**Your task**
In the data, find each line where the word "plus" appears and list that line.

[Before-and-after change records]
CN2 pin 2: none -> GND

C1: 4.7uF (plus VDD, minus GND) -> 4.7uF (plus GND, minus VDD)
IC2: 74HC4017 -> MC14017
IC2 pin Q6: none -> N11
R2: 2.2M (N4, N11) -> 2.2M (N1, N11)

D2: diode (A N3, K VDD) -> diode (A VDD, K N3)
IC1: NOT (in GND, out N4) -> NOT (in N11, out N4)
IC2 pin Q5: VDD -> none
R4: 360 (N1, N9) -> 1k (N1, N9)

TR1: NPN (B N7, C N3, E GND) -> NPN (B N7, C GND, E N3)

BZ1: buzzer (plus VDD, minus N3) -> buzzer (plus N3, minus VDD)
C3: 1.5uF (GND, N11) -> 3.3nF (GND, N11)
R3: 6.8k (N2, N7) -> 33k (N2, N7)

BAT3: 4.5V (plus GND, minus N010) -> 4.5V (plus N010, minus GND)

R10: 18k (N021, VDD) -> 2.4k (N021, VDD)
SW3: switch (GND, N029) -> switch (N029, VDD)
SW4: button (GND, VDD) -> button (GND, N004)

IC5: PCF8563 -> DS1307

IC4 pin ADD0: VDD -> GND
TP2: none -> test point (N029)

**Result for this task**
C1: 4.7uF (plus VDD, minus GND) -> 4.7uF (plus GND, minus VDD)
BZ1: buzzer (plus VDD, minus N3) -> buzzer (plus N3, minus VDD)
BAT3: 4.5V (plus GND, minus N010) -> 4.5V (plus N010, minus GND)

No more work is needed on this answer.